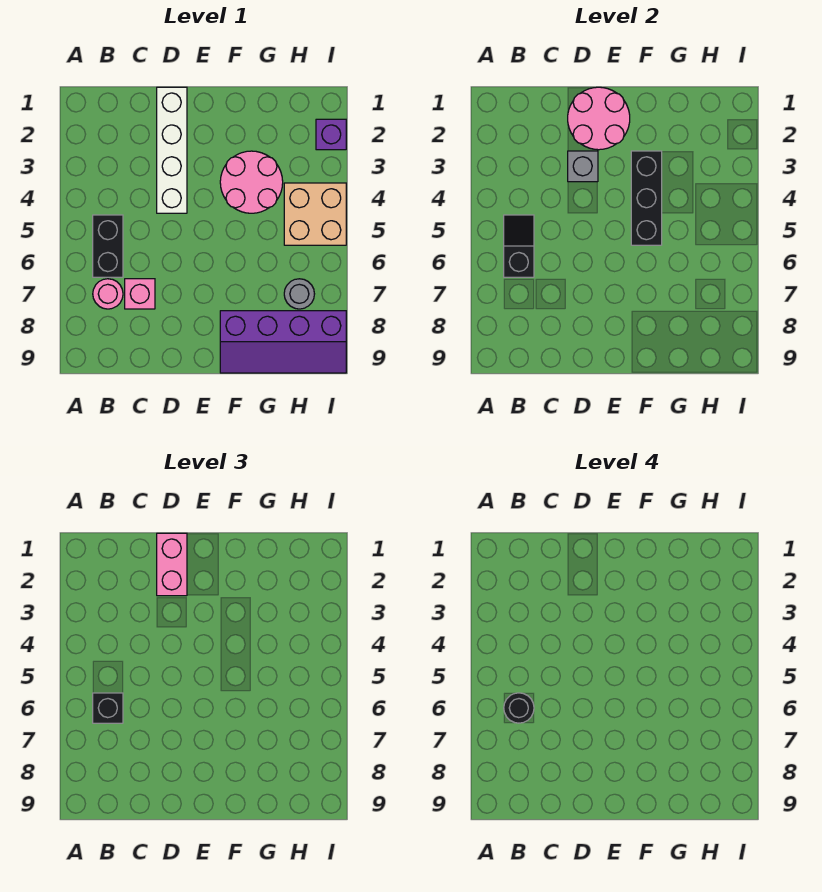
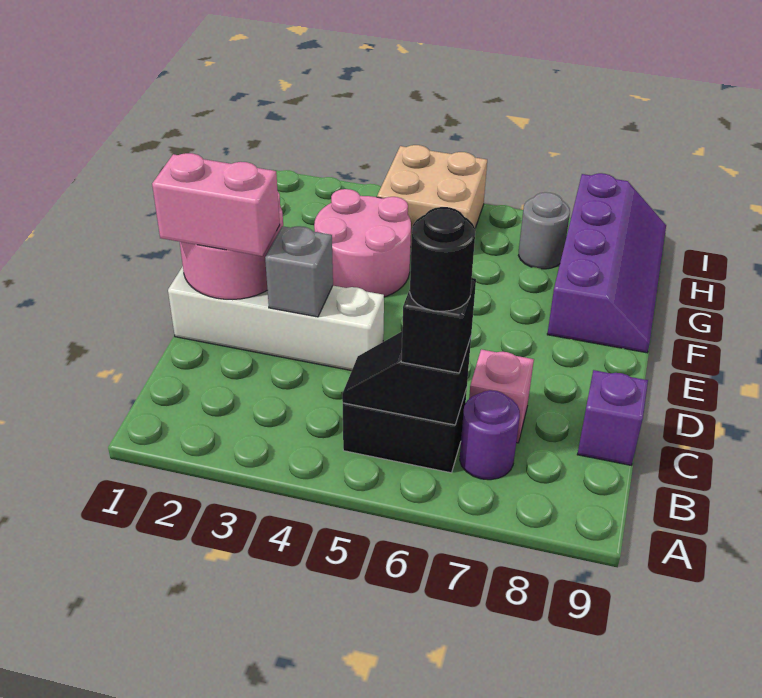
pink round brick B7 level 1 -> purple round brick B7 level 1
black brick F3:F5 level 2 -> none
purple brick I2 level 1 -> purple brick C9 level 1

*Problem to solve*: Write out the lines above exactly, but only from the one containing "black brick F3:F5 level 2 -> none" through the last one.

*The answer*:
black brick F3:F5 level 2 -> none
purple brick I2 level 1 -> purple brick C9 level 1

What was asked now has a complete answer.